SUPPLIED MATERIAL>
╔══

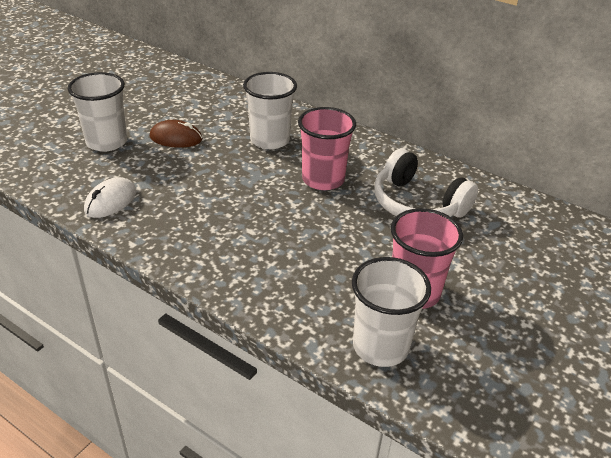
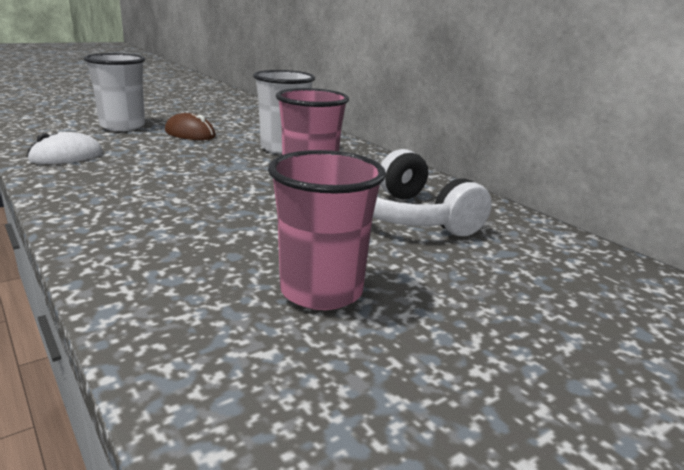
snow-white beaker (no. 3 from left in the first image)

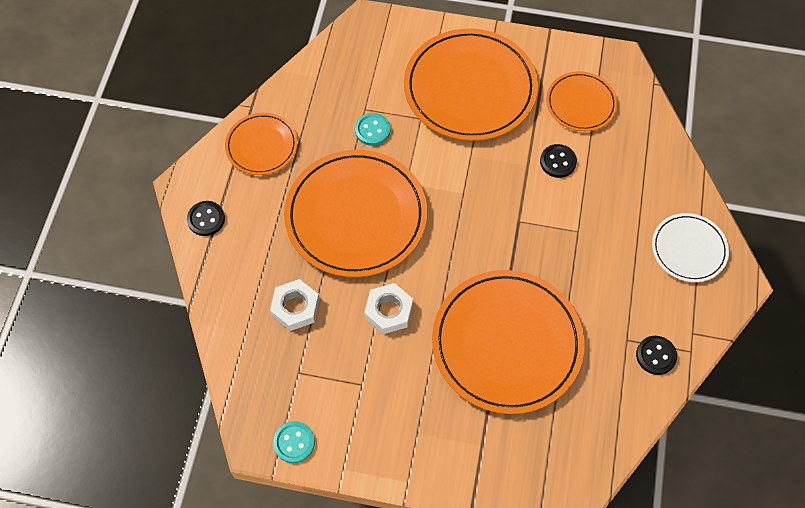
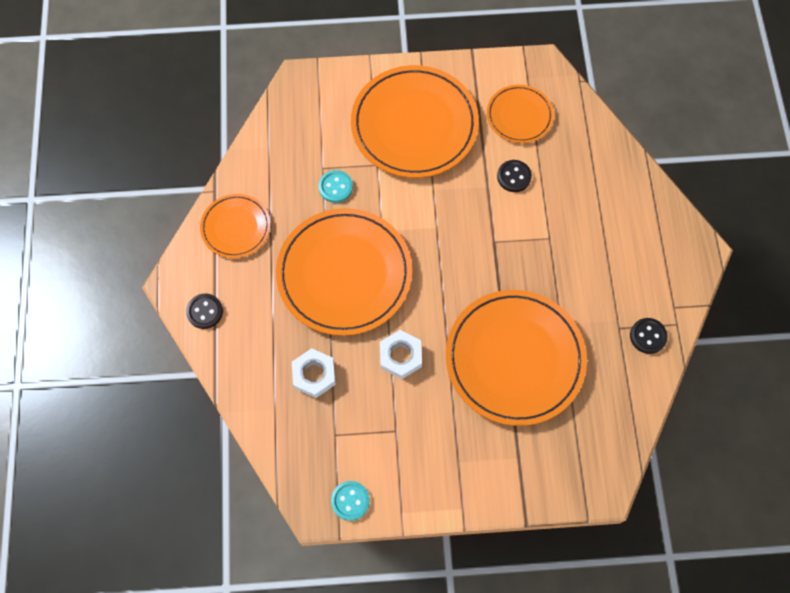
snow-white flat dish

╚══
╔══

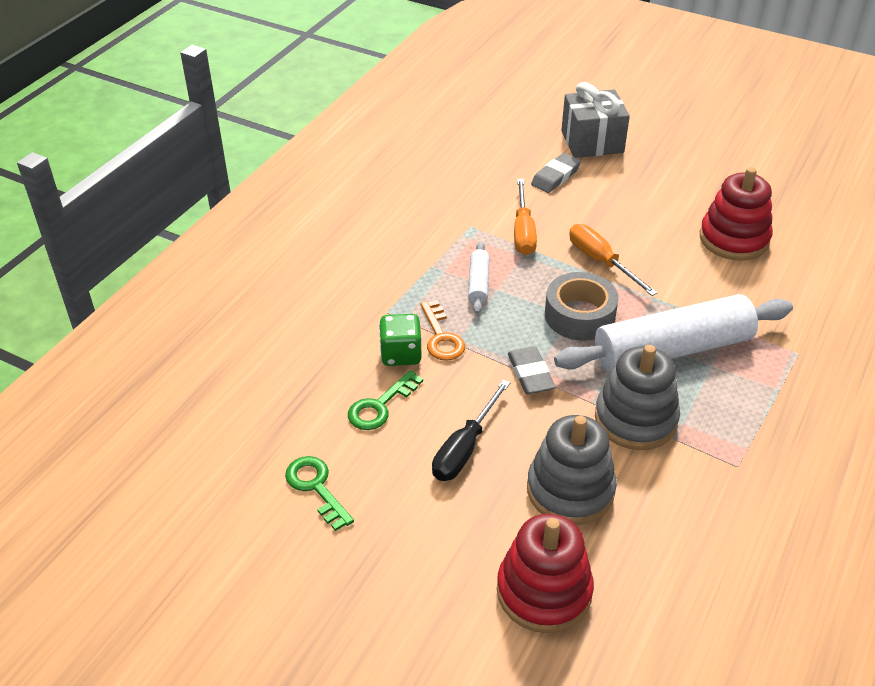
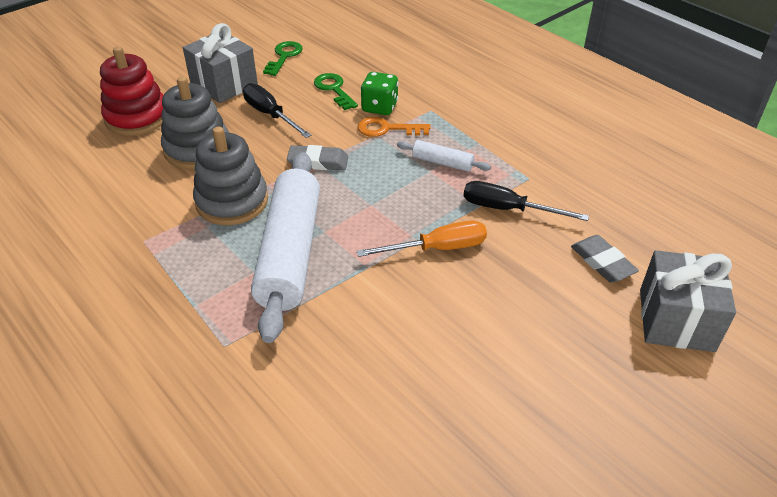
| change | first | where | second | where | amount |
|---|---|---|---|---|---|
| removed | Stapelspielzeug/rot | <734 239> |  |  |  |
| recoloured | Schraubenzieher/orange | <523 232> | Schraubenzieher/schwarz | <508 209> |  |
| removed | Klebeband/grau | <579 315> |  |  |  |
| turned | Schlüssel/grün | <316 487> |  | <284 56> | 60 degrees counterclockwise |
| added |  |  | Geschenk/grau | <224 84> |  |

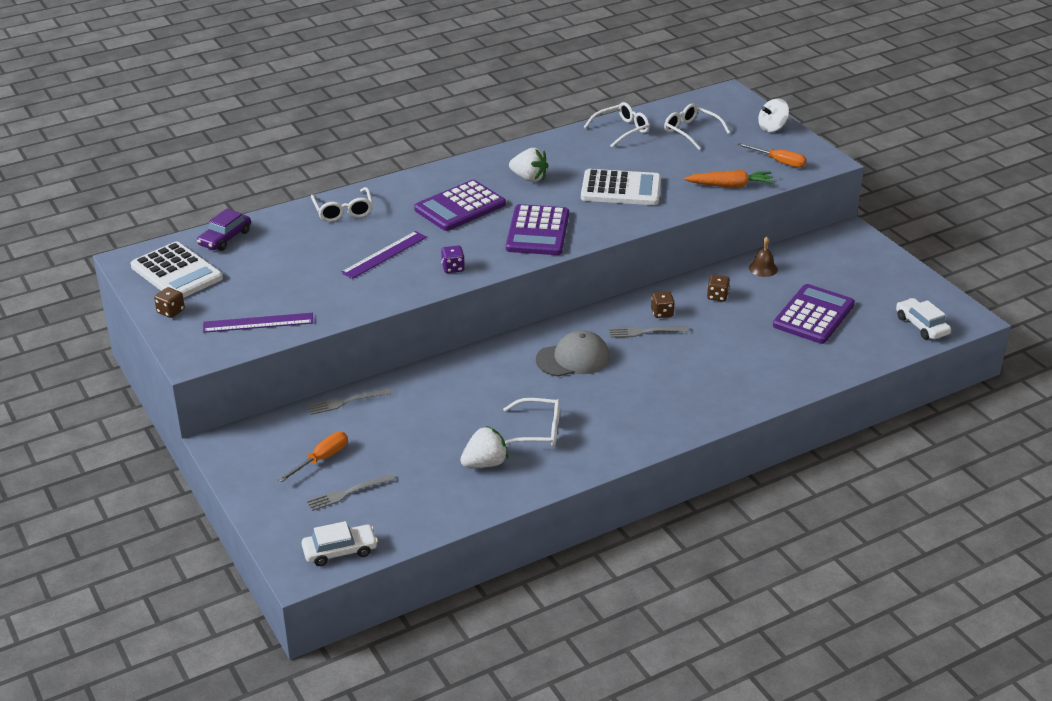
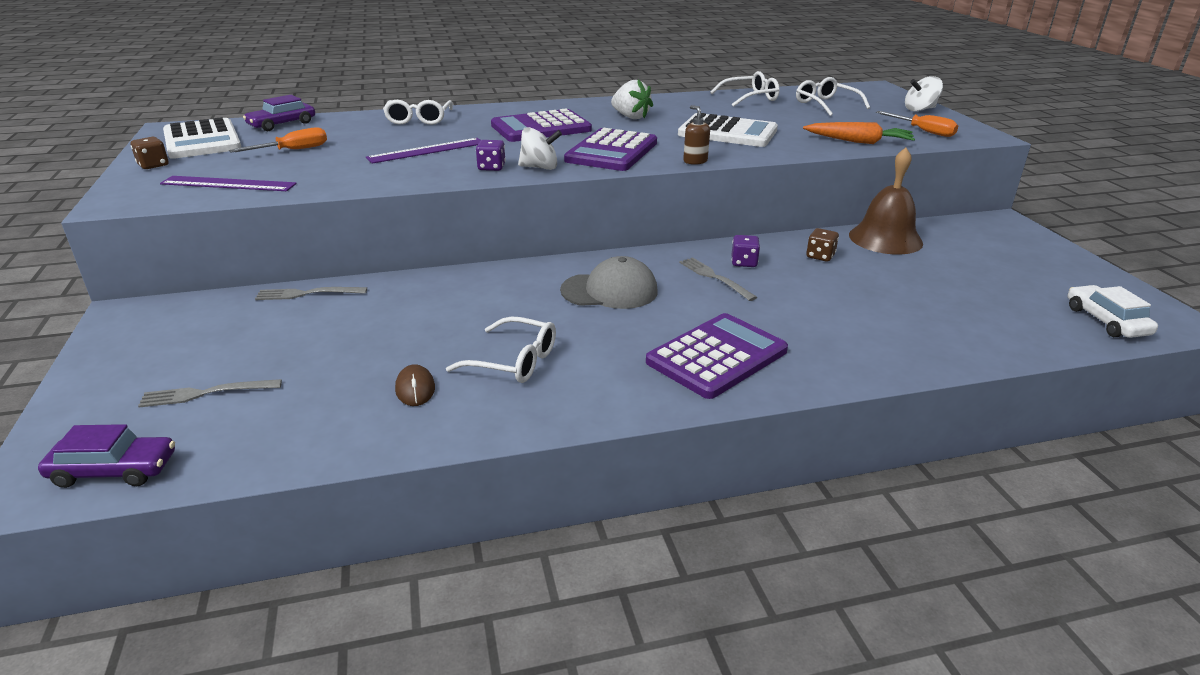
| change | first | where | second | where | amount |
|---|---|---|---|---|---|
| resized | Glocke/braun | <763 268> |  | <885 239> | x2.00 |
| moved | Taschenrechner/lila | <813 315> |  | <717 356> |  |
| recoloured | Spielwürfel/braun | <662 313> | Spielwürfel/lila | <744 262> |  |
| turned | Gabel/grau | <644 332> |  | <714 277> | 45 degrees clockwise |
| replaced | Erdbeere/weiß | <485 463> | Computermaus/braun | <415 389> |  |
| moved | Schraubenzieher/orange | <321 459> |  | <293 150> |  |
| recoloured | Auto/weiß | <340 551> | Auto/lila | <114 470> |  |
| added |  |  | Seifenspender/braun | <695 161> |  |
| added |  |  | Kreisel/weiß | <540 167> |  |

╚══

EXERCISE DIRECTIONS>
Retype, exactly and in full, the lines above from the one containing "removed | Stapelspielzeug/rot" through the one containing "degrees counterclockwise |".

RESULT OF THIS EXERCISE>
| removed | Stapelspielzeug/rot | <734 239> |  |  |  |
| recoloured | Schraubenzieher/orange | <523 232> | Schraubenzieher/schwarz | <508 209> |  |
| removed | Klebeband/grau | <579 315> |  |  |  |
| turned | Schlüssel/grün | <316 487> |  | <284 56> | 60 degrees counterclockwise |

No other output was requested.